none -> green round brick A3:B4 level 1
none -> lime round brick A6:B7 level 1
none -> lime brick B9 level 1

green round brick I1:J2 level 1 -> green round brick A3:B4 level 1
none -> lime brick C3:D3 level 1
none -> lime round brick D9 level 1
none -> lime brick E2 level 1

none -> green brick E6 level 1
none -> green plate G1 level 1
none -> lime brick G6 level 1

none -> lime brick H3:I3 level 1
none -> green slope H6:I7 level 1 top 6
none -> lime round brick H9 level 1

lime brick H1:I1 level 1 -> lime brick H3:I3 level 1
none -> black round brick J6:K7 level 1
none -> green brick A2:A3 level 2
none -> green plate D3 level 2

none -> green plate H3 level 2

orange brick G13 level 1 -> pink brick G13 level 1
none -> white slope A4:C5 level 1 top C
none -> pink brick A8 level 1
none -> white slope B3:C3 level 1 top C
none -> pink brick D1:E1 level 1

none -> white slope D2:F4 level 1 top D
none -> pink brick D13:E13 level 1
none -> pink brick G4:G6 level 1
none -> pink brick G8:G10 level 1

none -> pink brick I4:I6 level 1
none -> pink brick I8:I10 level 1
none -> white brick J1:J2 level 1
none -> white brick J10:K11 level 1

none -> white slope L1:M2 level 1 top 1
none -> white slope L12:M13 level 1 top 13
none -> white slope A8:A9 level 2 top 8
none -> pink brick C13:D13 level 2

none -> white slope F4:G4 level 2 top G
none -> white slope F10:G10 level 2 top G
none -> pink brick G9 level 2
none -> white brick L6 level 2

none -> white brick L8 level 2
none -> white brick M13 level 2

+++++

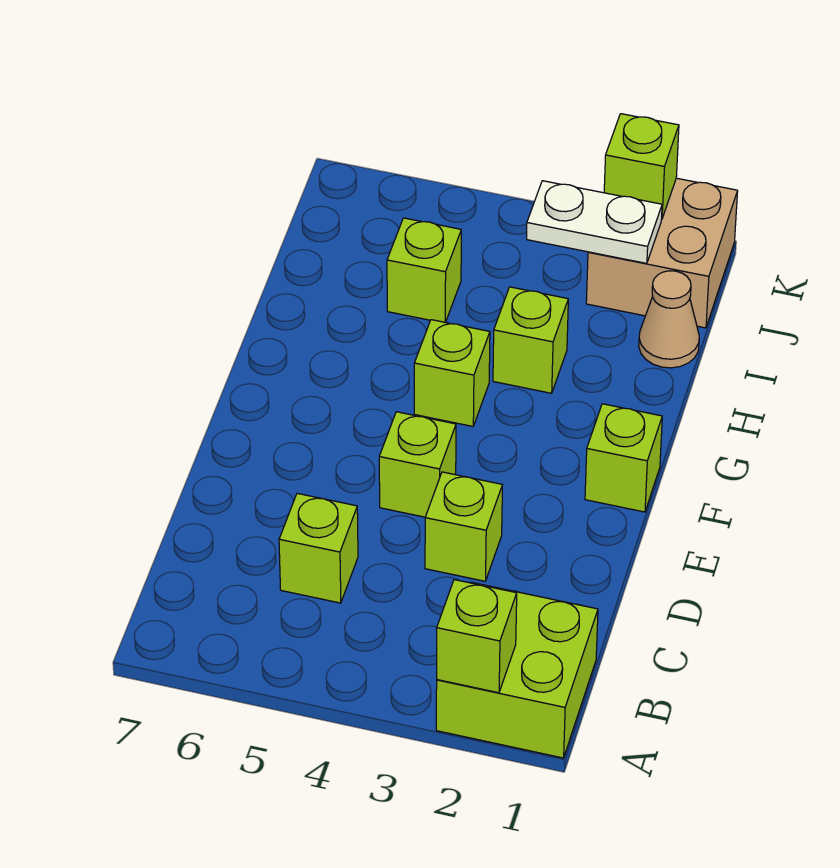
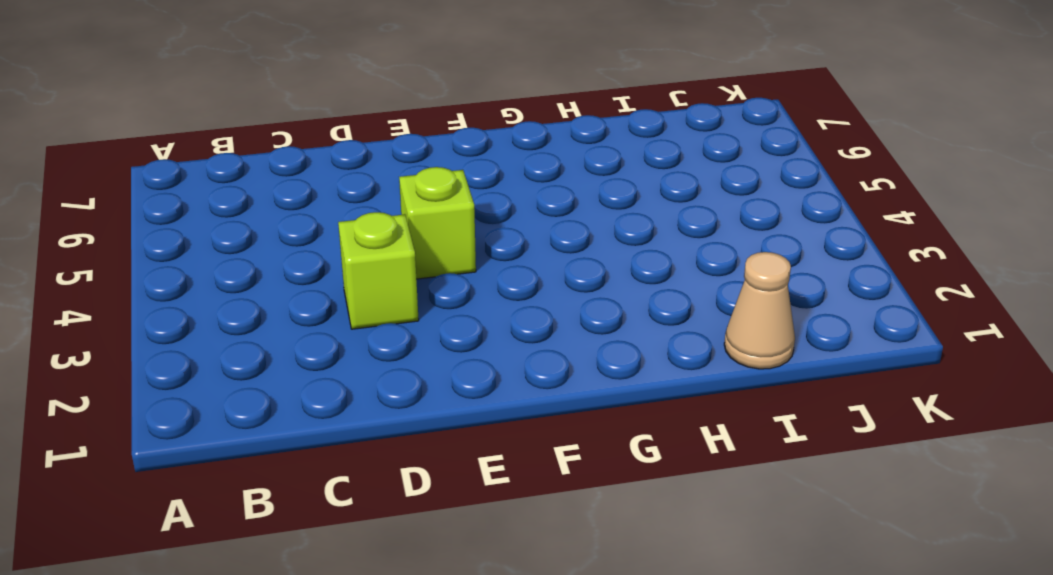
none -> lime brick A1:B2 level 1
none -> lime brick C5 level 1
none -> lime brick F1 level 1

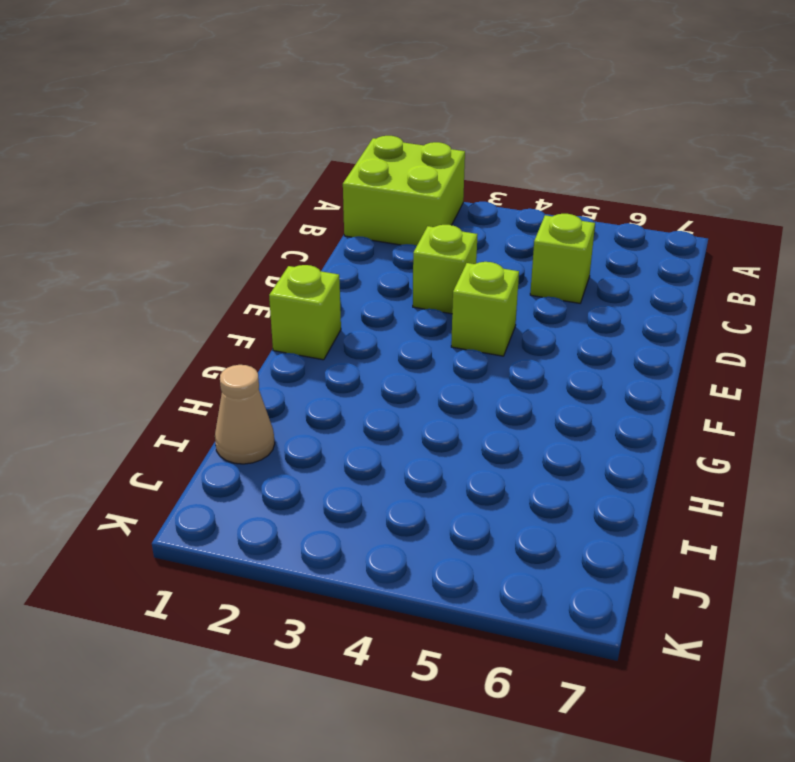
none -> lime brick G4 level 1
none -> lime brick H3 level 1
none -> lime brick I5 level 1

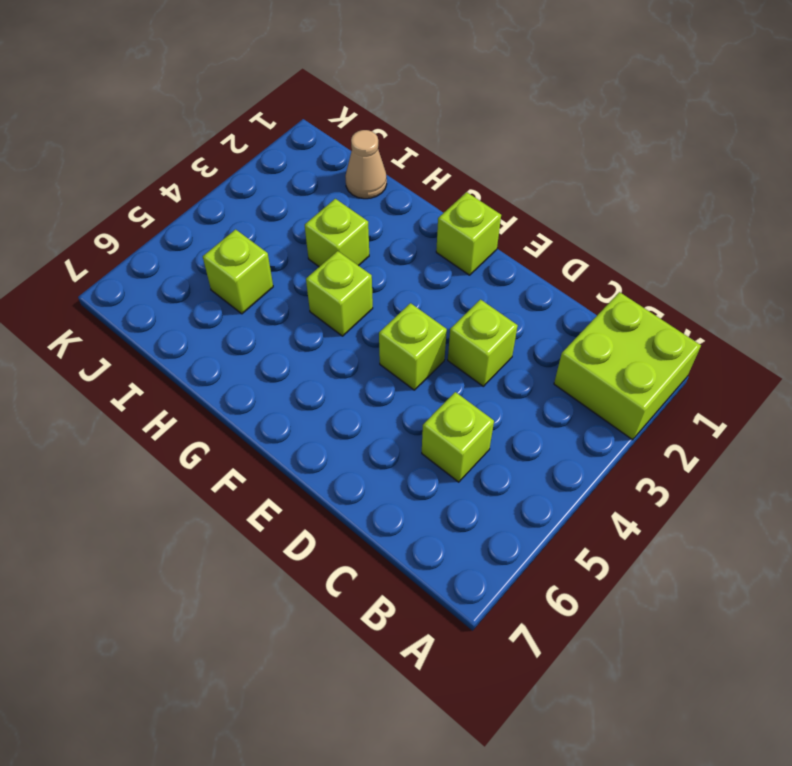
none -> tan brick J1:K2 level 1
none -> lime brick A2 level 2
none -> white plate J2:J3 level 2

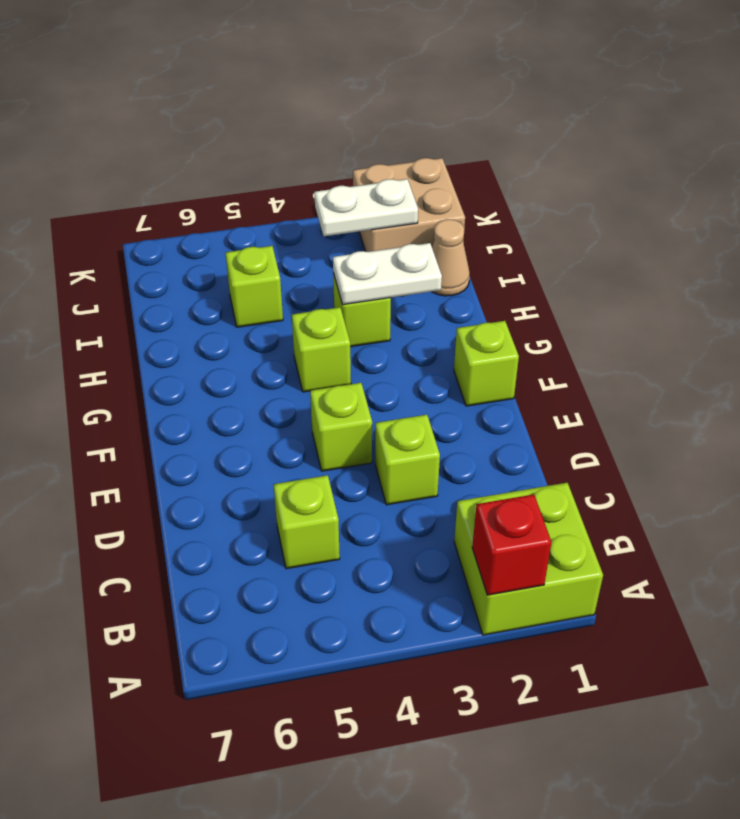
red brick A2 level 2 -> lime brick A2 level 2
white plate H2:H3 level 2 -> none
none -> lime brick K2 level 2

+++++

**What to produce:** Beginning with the line holding "none -> white slope L12:M13 level 1 top 13" and ending with the line holding "none -> white brick M13 level 2", write out the stretch of material above exactly; add no further lines.

**Your response:**
none -> white slope L12:M13 level 1 top 13
none -> white slope A8:A9 level 2 top 8
none -> pink brick C13:D13 level 2

none -> white slope F4:G4 level 2 top G
none -> white slope F10:G10 level 2 top G
none -> pink brick G9 level 2
none -> white brick L6 level 2

none -> white brick L8 level 2
none -> white brick M13 level 2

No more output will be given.